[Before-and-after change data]
- Opening Delimiter -
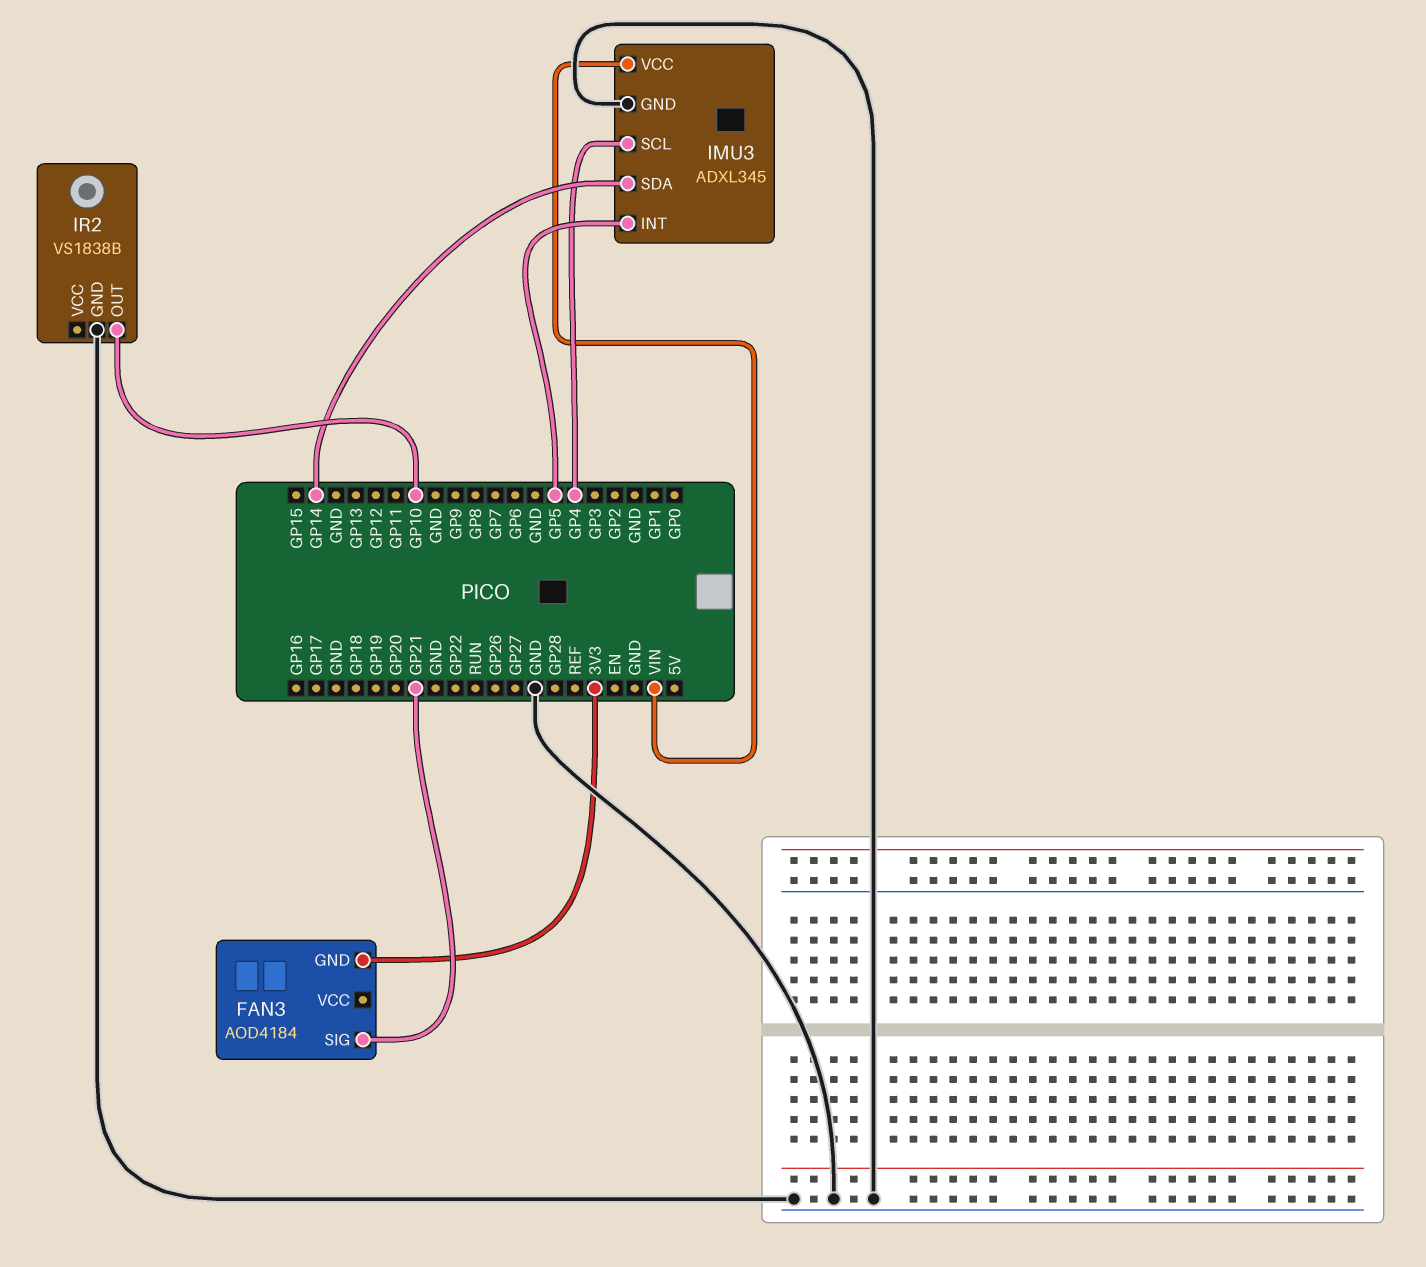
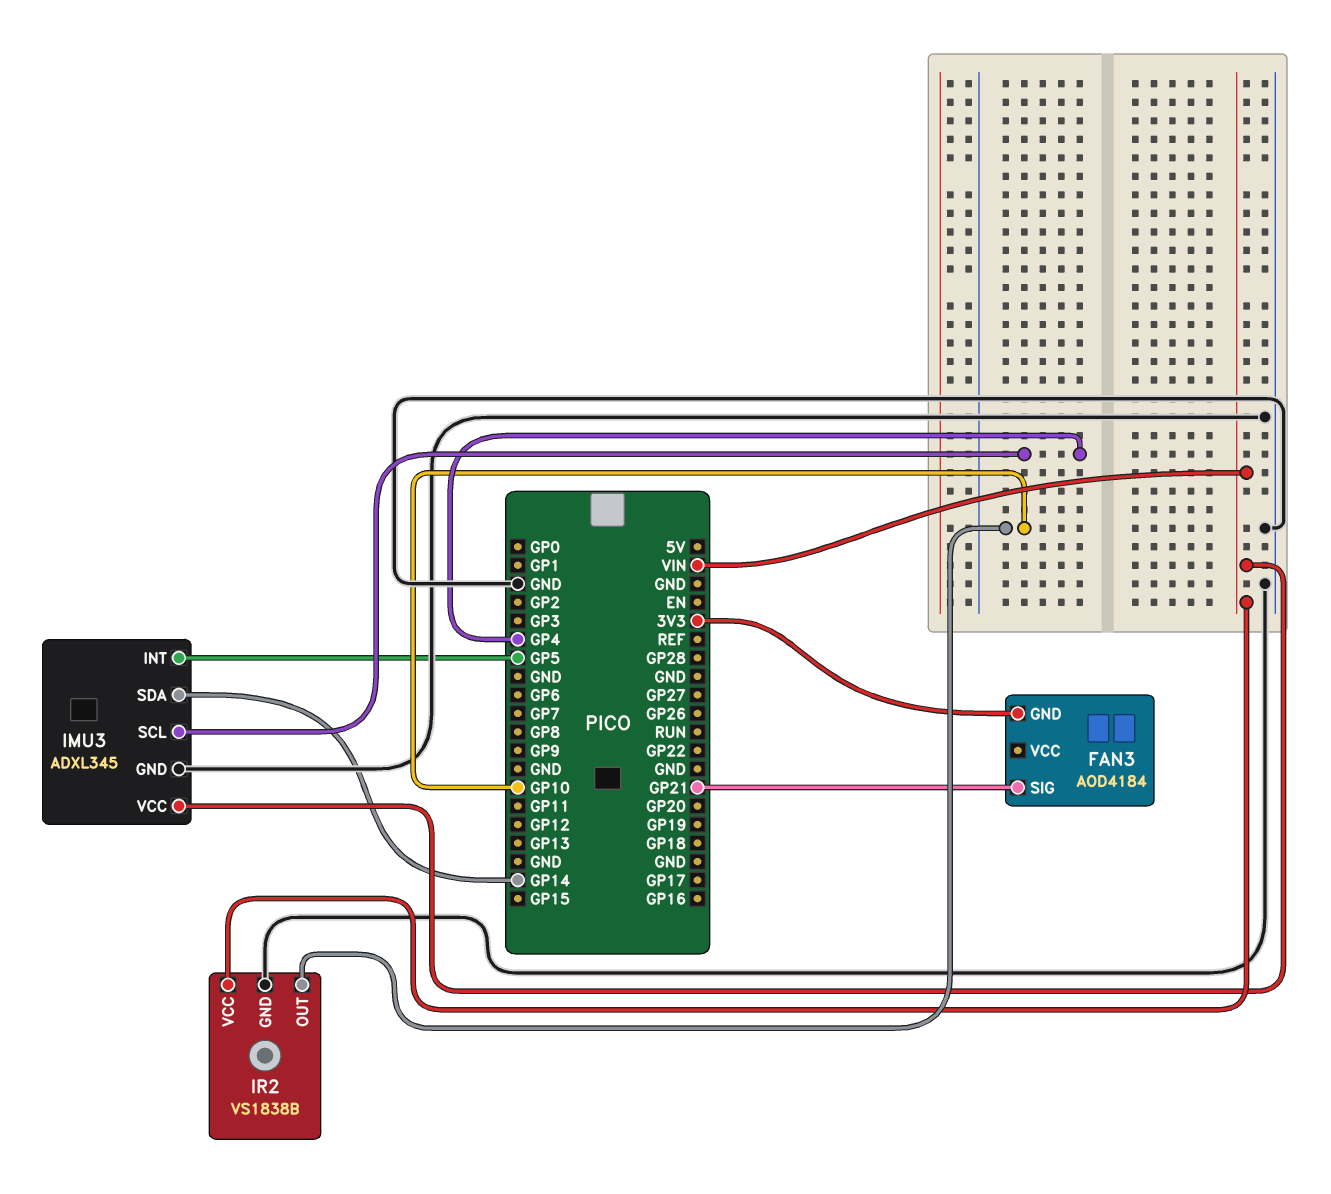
IR2 pin VCC: none -> VIN

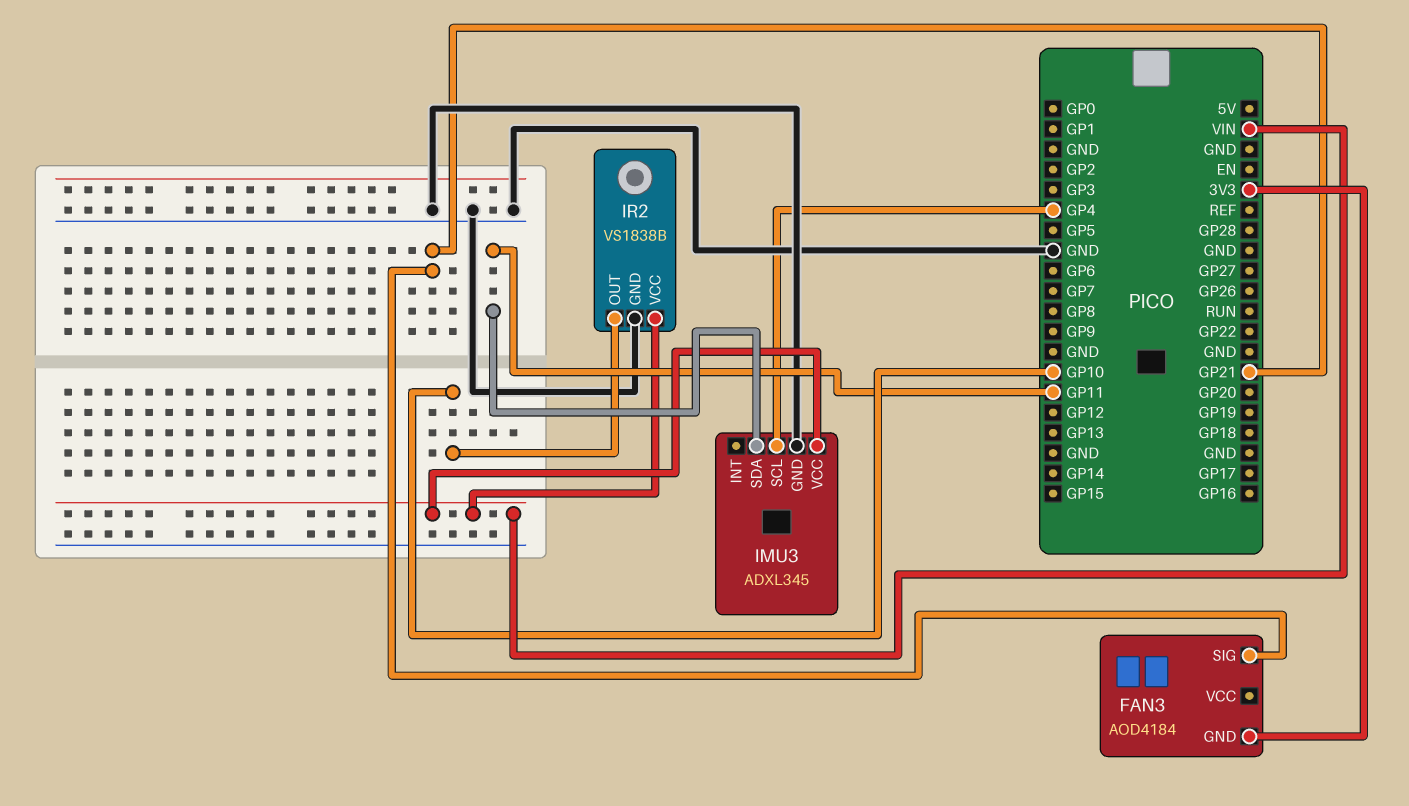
IMU3 pin INT: GP5 -> none
IMU3 pin SDA: GP14 -> GP11

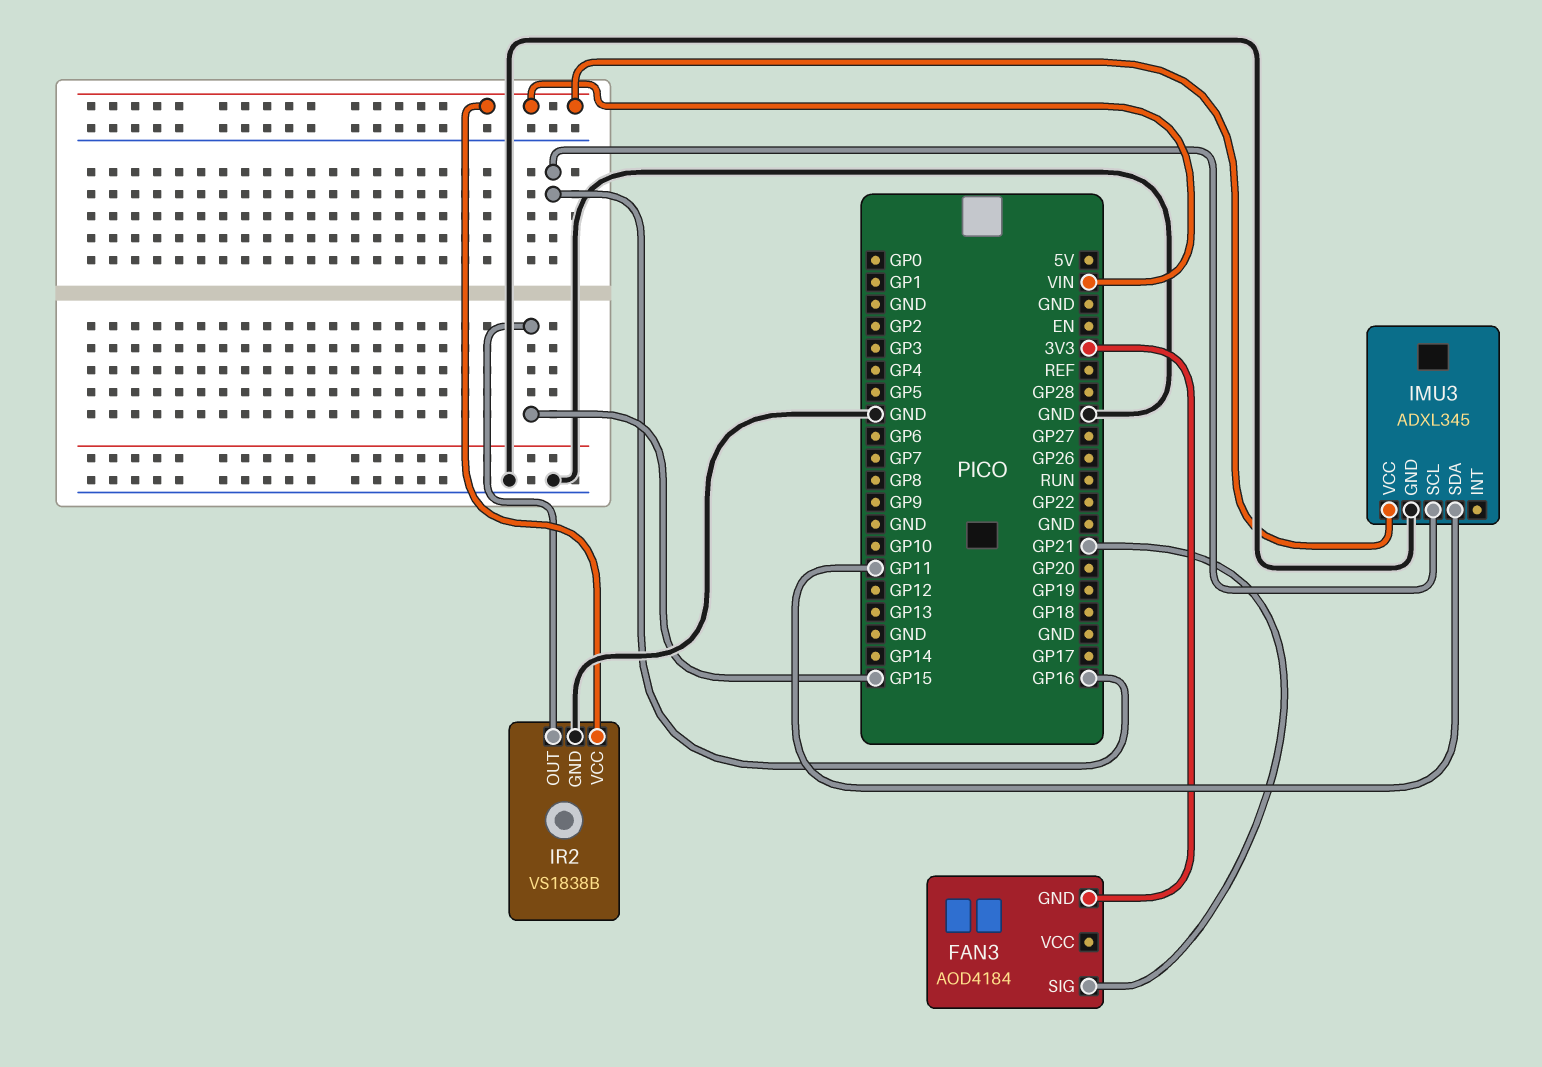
IMU3 pin SCL: GP4 -> GP16
IR2 pin OUT: GP10 -> GP15

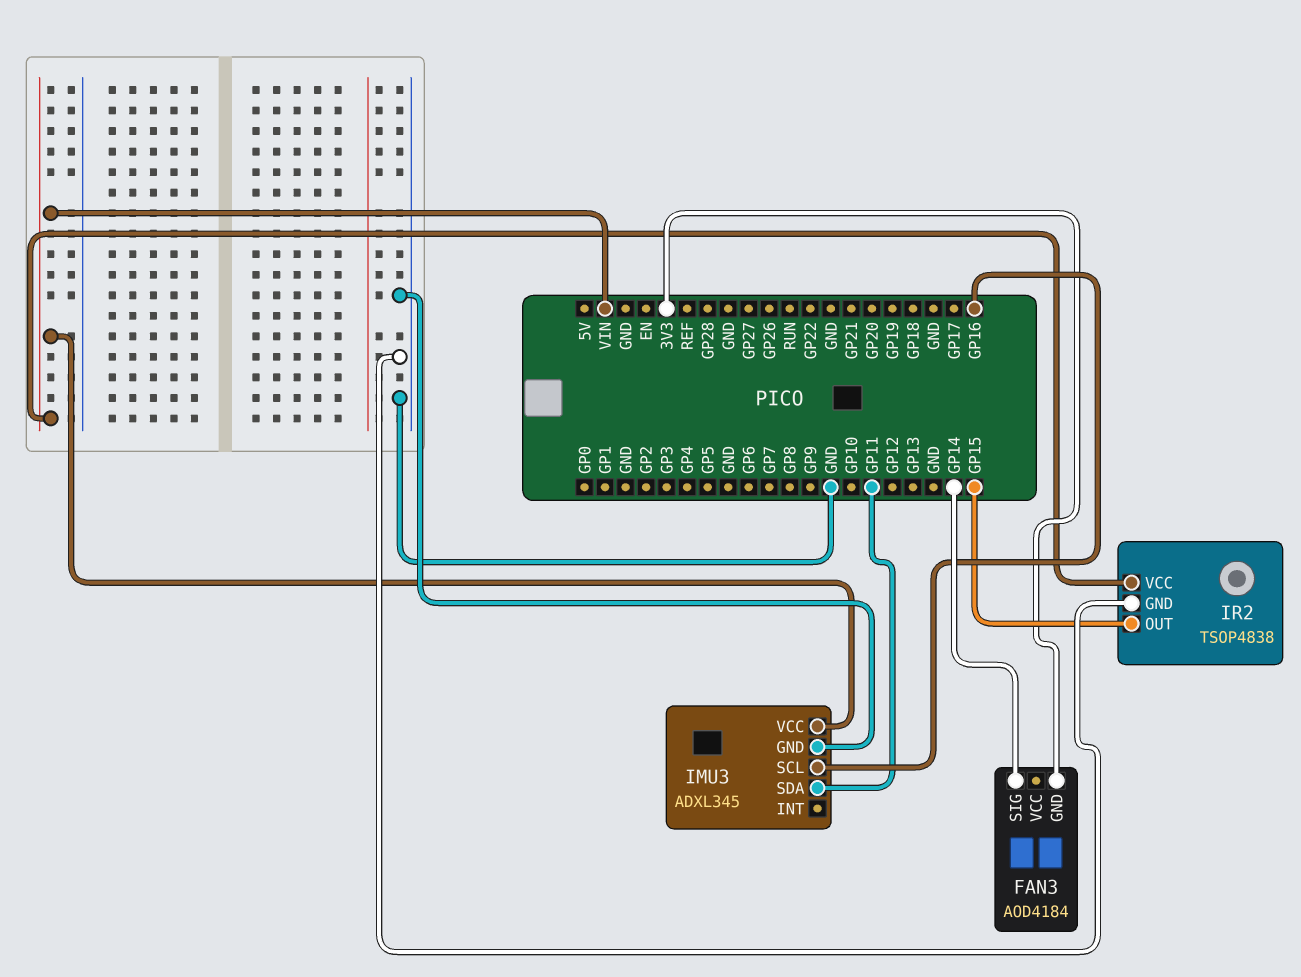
FAN3 pin SIG: GP21 -> GP14
IR2: VS1838B -> TSOP4838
- Closing Delimiter -
*What the task requires*:
With all pictures omitted, return exactly the lines from the one containing "IR2 pin OUT: GP10 -> GP15" through the end of the entries above.

*Expected output*:
IR2 pin OUT: GP10 -> GP15

FAN3 pin SIG: GP21 -> GP14
IR2: VS1838B -> TSOP4838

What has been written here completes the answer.